#### Records
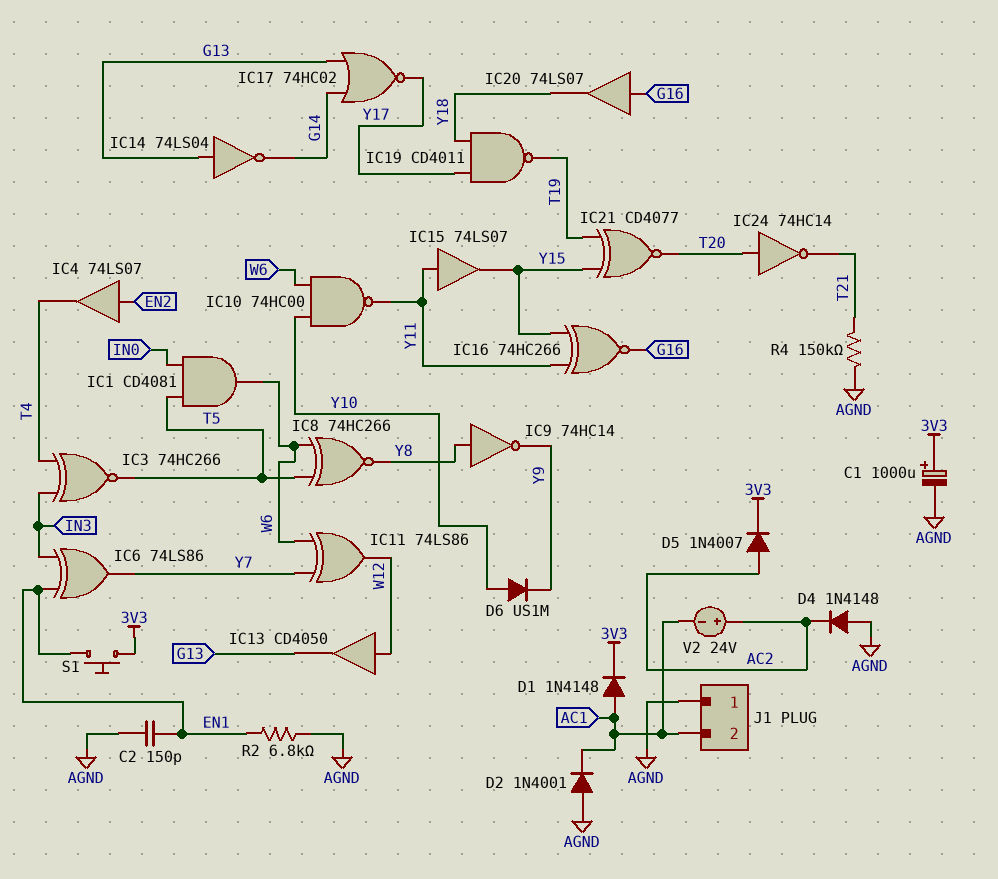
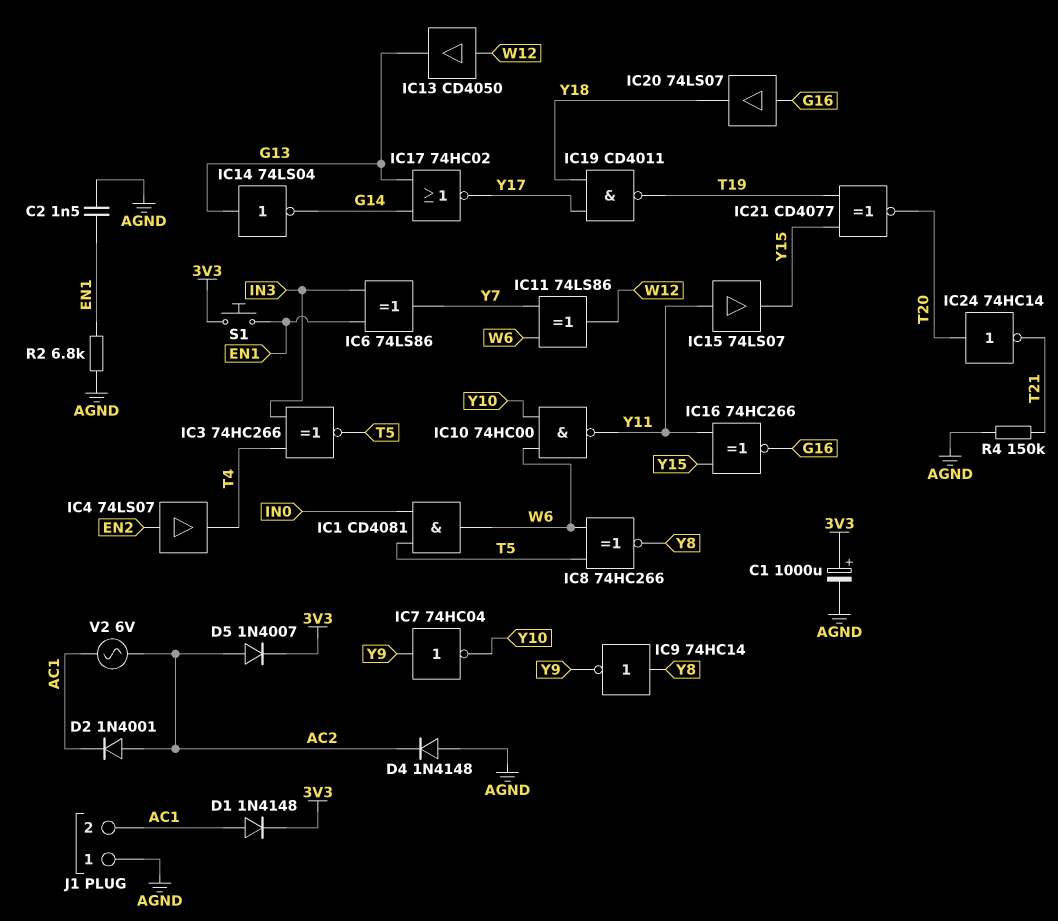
C2: 150pF (AGND, EN1) -> 1.5nF (AGND, EN1)
D2: diode 1N4001 (A AGND, K AC1) -> diode 1N4001 (A AC2, K AC1)
D6: diode US1M (A Y10, K Y9) -> none
IC7: none -> NOT 74HC04 (in Y9, out Y10)
V2: 24V (plus AC2, minus AC1) -> AC 6V (AC1, AC2)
########
Write out, word for word, every line from the one containing "D2: diode 1N4001" through the last line of the records above.

» Exercise output
D2: diode 1N4001 (A AGND, K AC1) -> diode 1N4001 (A AC2, K AC1)
D6: diode US1M (A Y10, K Y9) -> none
IC7: none -> NOT 74HC04 (in Y9, out Y10)
V2: 24V (plus AC2, minus AC1) -> AC 6V (AC1, AC2)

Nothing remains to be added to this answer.